▸ **Records to use**:
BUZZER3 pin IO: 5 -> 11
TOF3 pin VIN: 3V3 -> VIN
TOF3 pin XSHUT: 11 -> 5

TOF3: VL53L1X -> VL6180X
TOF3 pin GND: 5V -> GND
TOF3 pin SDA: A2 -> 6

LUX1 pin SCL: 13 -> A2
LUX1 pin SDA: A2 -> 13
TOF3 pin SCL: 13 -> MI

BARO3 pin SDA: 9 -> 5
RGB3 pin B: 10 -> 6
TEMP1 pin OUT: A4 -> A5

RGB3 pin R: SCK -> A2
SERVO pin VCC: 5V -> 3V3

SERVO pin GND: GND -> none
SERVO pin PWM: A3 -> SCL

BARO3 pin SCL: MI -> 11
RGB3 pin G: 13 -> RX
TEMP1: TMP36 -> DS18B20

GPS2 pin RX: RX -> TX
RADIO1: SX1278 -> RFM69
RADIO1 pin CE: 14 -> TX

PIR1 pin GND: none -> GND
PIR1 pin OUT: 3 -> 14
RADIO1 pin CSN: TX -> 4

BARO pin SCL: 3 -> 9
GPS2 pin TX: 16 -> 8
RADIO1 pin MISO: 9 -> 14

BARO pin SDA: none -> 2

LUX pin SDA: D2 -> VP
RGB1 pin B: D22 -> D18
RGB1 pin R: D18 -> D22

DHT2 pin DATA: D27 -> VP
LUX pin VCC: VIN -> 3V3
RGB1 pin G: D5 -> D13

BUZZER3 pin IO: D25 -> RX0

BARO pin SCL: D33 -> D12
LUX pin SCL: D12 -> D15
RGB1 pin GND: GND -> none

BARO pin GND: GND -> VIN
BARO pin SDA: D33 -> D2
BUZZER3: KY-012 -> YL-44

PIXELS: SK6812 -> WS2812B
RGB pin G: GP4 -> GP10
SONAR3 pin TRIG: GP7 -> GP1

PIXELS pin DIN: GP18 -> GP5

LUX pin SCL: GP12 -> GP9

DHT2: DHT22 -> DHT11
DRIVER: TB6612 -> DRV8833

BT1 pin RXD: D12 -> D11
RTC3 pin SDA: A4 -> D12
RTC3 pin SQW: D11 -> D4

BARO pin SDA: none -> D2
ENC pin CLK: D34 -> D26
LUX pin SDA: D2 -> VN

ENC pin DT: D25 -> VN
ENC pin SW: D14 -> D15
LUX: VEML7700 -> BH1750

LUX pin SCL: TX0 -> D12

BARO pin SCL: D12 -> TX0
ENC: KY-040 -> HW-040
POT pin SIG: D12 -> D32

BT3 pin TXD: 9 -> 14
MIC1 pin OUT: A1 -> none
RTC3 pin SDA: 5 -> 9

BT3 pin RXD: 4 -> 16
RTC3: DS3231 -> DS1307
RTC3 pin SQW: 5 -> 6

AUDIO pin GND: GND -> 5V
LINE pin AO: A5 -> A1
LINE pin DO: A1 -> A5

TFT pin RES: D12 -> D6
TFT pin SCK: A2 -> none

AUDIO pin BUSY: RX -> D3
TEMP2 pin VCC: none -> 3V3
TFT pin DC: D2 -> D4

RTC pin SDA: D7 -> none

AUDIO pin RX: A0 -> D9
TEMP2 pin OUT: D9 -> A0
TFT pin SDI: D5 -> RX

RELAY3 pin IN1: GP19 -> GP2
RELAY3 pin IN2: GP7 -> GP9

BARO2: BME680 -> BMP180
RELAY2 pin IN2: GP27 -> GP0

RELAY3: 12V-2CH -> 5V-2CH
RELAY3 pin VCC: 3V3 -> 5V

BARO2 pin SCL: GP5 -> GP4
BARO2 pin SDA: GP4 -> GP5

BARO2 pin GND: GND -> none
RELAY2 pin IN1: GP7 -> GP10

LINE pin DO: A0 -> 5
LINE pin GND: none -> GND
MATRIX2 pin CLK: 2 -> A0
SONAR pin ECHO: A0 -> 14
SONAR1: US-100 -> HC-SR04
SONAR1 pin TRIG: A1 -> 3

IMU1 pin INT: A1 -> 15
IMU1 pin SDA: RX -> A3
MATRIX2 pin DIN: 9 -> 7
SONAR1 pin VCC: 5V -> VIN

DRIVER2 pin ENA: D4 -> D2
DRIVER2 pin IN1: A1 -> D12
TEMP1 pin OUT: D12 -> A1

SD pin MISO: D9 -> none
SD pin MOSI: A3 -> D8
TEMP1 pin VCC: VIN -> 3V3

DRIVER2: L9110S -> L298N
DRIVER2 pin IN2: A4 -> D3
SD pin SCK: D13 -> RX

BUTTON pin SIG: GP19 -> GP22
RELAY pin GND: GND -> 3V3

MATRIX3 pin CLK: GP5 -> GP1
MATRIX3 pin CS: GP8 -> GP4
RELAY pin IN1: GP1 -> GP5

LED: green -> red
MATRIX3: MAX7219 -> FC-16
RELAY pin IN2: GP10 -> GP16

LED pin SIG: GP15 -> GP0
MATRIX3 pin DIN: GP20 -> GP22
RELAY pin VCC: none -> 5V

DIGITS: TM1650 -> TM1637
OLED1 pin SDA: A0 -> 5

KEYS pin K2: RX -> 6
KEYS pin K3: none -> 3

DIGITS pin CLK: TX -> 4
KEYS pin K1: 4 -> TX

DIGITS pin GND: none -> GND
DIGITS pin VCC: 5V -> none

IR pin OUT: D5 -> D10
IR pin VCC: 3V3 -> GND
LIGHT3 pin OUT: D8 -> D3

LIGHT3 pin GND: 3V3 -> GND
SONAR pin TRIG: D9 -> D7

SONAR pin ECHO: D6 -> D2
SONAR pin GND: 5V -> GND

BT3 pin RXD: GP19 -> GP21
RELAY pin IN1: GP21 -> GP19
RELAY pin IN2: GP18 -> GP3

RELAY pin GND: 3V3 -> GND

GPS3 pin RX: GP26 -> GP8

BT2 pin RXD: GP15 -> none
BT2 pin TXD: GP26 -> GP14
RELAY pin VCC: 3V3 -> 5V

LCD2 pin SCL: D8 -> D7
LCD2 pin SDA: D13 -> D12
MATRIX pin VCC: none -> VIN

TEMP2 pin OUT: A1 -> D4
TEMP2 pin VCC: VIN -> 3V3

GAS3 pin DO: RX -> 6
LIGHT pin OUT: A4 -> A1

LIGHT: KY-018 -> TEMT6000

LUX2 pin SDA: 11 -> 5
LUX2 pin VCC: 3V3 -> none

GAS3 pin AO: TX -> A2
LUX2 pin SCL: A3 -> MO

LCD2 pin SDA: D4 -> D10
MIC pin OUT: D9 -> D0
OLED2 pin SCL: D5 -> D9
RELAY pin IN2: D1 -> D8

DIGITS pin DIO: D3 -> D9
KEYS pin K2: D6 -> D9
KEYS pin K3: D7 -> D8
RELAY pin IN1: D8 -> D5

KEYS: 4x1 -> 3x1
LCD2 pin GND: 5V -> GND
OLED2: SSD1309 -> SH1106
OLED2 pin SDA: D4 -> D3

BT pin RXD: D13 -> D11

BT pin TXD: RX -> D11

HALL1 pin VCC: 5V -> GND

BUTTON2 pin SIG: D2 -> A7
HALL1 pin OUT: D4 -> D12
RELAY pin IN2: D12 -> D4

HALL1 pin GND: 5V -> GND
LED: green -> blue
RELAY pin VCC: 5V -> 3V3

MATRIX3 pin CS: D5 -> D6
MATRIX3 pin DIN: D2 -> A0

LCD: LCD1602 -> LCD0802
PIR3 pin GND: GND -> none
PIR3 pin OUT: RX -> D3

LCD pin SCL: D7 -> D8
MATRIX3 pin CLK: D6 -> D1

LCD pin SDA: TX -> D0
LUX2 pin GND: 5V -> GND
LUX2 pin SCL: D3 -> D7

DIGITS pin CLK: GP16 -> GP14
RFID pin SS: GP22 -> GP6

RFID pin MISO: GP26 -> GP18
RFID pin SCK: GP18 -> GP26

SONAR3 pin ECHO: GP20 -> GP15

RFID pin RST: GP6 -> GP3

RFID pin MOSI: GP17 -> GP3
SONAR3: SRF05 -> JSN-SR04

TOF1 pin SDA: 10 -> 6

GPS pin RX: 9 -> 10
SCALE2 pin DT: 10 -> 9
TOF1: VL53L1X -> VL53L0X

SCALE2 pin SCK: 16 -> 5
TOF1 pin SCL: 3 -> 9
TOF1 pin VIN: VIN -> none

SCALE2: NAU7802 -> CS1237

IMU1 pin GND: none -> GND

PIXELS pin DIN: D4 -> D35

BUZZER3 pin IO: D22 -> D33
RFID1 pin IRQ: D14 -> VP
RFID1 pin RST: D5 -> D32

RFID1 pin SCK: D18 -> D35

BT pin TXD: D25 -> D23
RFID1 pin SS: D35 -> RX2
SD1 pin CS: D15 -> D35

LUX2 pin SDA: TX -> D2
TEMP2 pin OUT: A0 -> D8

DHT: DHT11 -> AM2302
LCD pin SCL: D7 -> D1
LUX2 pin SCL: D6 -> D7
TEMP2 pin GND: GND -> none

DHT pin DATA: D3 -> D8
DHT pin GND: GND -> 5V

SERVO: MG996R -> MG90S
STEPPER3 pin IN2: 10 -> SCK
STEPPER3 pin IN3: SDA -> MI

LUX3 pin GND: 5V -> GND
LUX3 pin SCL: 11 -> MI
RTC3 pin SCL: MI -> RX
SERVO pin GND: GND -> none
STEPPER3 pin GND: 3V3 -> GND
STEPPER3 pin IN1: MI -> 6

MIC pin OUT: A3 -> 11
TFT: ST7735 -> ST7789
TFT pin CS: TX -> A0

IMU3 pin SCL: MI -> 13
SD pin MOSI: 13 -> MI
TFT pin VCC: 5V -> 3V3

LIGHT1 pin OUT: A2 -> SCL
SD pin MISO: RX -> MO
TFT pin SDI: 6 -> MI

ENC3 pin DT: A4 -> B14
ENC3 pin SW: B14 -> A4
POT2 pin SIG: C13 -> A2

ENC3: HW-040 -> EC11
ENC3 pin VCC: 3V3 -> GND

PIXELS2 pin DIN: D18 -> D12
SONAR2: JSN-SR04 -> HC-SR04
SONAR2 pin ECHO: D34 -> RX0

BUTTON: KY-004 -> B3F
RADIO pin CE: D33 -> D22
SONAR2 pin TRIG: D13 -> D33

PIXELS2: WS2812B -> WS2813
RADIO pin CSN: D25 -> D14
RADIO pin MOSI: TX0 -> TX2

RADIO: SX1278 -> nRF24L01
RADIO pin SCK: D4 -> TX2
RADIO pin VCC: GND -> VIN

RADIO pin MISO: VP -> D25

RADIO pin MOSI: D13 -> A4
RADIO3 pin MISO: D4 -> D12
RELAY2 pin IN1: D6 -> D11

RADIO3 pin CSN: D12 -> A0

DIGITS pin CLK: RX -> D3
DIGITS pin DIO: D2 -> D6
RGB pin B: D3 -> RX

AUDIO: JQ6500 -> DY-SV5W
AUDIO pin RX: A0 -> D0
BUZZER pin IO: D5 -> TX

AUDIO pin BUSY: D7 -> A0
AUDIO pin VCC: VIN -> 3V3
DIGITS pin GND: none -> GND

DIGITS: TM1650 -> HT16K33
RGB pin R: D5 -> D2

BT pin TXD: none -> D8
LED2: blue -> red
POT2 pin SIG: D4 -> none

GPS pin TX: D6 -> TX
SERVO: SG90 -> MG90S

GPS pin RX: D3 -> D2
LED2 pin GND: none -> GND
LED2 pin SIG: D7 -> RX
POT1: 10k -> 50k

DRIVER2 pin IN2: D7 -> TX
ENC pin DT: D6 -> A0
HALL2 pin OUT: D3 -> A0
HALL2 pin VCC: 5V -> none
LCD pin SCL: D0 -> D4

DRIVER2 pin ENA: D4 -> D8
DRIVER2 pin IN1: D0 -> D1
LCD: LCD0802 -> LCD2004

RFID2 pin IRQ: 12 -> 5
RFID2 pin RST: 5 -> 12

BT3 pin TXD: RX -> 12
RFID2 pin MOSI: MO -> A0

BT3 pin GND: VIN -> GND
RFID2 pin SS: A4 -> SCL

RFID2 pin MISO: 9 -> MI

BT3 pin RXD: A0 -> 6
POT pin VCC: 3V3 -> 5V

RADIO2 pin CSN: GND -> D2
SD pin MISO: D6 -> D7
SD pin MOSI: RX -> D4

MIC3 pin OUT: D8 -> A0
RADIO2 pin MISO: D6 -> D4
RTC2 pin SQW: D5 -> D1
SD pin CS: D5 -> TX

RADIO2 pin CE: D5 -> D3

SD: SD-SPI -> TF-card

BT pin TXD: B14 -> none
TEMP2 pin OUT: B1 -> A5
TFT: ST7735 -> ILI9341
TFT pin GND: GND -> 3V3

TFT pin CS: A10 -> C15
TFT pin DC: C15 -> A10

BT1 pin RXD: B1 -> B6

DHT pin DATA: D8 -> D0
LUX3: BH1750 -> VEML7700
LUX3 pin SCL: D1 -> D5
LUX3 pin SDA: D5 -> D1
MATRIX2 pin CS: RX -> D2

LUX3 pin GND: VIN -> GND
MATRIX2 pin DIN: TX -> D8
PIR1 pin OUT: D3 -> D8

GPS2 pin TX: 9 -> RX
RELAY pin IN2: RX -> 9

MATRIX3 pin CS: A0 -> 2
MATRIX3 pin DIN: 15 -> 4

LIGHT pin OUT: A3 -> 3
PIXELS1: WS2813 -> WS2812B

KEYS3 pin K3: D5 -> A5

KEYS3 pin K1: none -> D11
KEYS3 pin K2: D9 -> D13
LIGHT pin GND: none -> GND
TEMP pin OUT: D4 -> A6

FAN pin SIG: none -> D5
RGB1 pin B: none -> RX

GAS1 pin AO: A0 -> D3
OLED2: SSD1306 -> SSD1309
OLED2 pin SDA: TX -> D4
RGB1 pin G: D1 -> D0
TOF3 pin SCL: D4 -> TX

▸ **Exercise brief**:
Collect every line from the records above that contains the word "ECHO".

▸ **Response area**:
SONAR pin ECHO: A0 -> 14
SONAR pin ECHO: D6 -> D2
SONAR3 pin ECHO: GP20 -> GP15
SONAR2 pin ECHO: D34 -> RX0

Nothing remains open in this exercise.